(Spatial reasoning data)
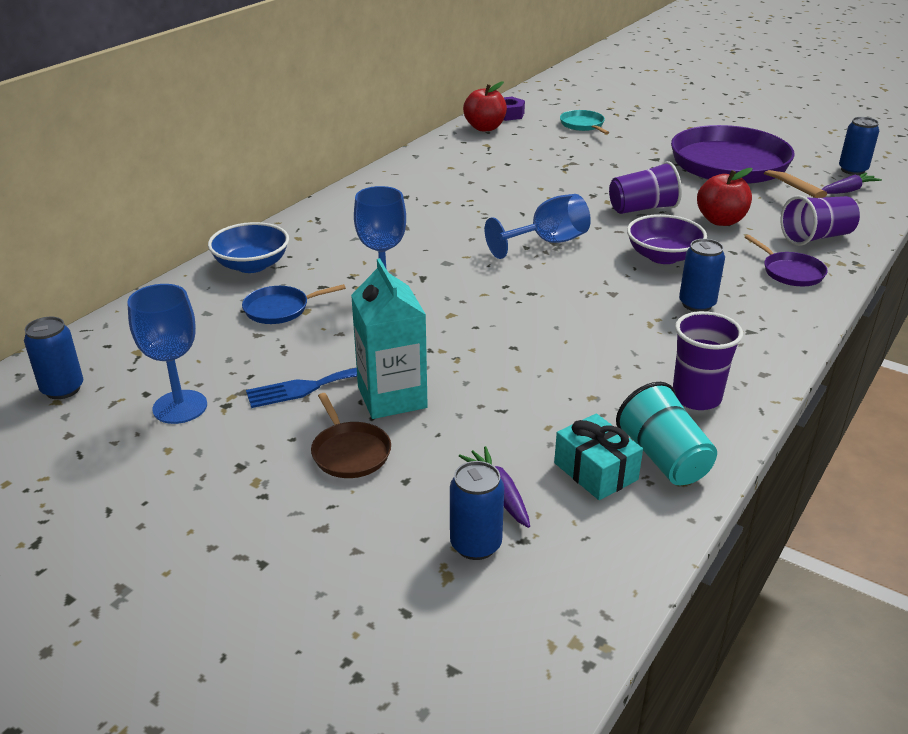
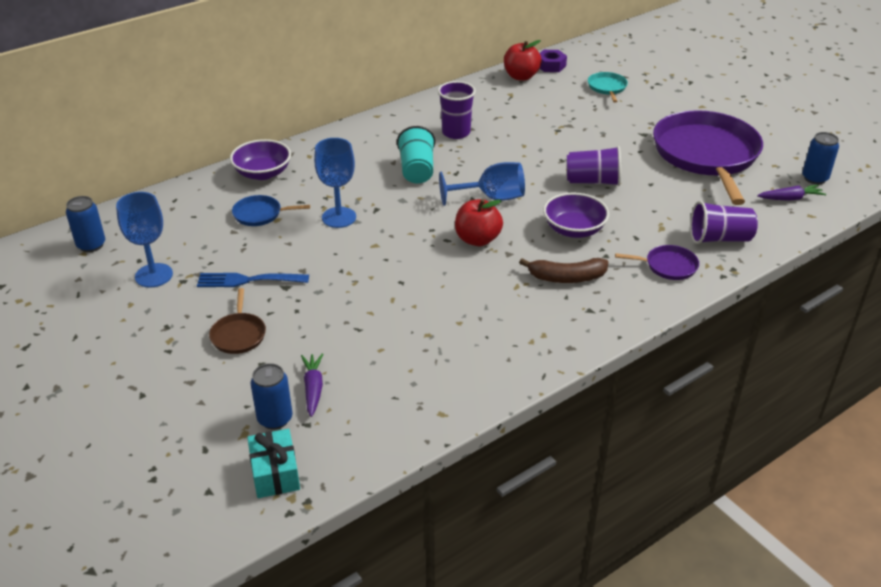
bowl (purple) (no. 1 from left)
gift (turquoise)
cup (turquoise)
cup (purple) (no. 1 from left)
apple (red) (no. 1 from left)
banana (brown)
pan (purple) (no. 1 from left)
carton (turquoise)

TASK INSTRUCTIONS:
Your response should be the lines of the entries above that include the string "turquoise".

PROBLEM SOLUTION:
gift (turquoise)
cup (turquoise)
carton (turquoise)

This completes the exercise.